= Beginning of Section =

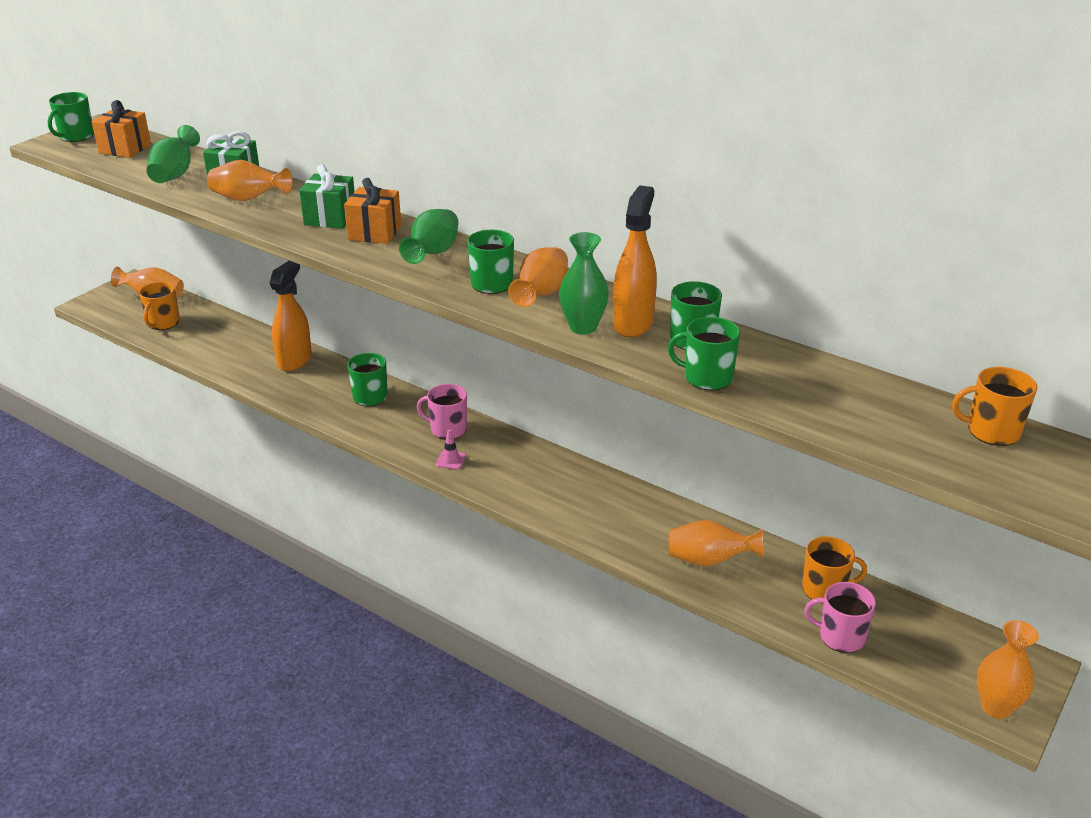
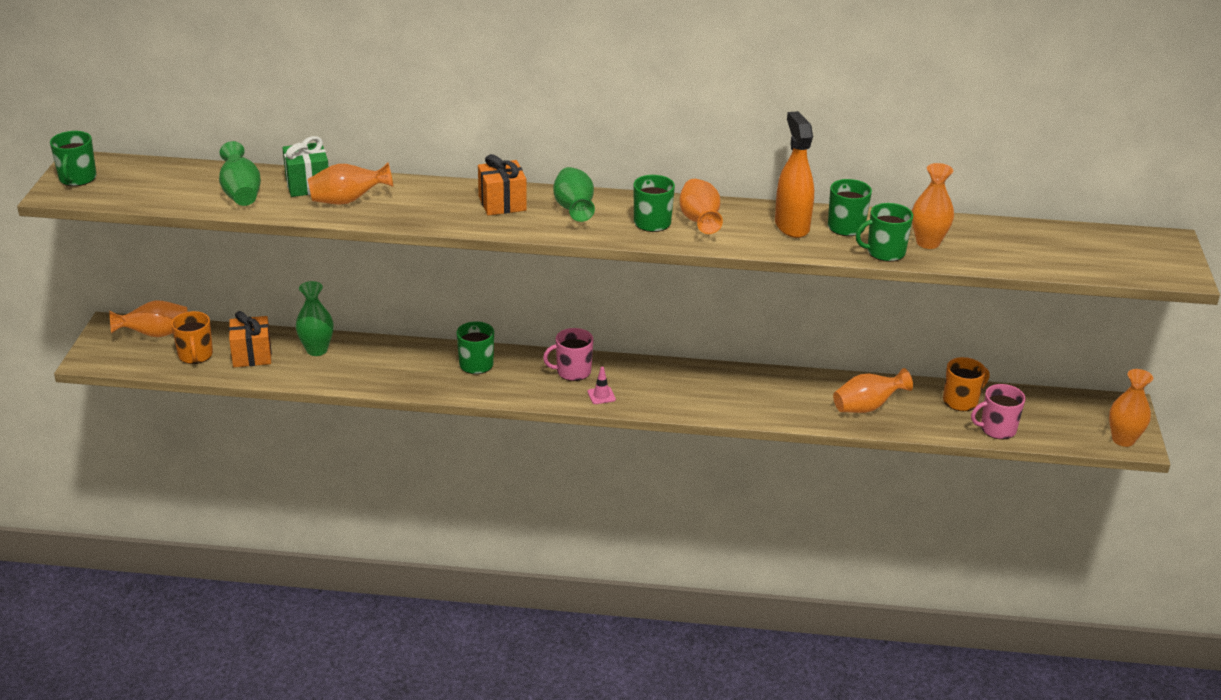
camera: 30 degrees left, 0 degrees up
(125, 149) = (151, 180): orange gift -> orange gift (252, 355)
(295, 360) = (370, 353): orange spray bottle -> none
(330, 218) = (446, 200): green gift -> none
(583, 327) = (759, 239): green vase -> green vase (317, 350)
(770, 381) = (928, 243): none -> orange vase
(992, 431) = (1091, 238): orange mug -> none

= End of Section =

**TASK STATEMENT:**
Output every record above exactly as written, but skip the pictures.

**ANSWER SECTION:**
camera: 30 degrees left, 0 degrees up
(125, 149) = (151, 180): orange gift -> orange gift (252, 355)
(295, 360) = (370, 353): orange spray bottle -> none
(330, 218) = (446, 200): green gift -> none
(583, 327) = (759, 239): green vase -> green vase (317, 350)
(770, 381) = (928, 243): none -> orange vase
(992, 431) = (1091, 238): orange mug -> none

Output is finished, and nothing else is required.